GIVEN REQUEST: Please write out the material below line for line, leaving out any picture.
········
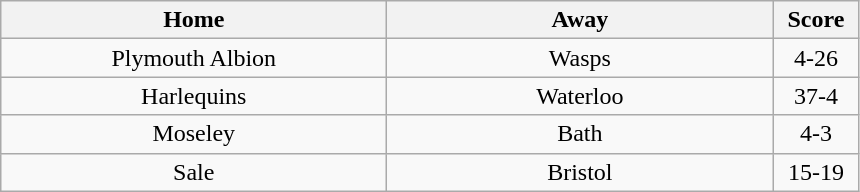
Wasps [580, 58]
Waterloo [580, 96]
15-19 [816, 172]
Bristol [580, 172]
Moseley [194, 134]
Away [580, 20]
Harlequins [194, 96]
Bath [580, 134]
Home [194, 20]
Score [816, 20]
4-3 [816, 134]
4-26 [816, 58]
Plymouth Albion [194, 58]
37-4 [816, 96]
Sale [194, 172]
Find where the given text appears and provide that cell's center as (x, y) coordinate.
········
SOLUTION:
Wasps [580, 58]
Waterloo [580, 96]
15-19 [816, 172]
Bristol [580, 172]
Moseley [194, 134]
Away [580, 20]
Harlequins [194, 96]
Bath [580, 134]
Home [194, 20]
Score [816, 20]
4-3 [816, 134]
4-26 [816, 58]
Plymouth Albion [194, 58]
37-4 [816, 96]
Sale [194, 172]
Find where the given text appears and provide that cell's center as (x, y) coordinate.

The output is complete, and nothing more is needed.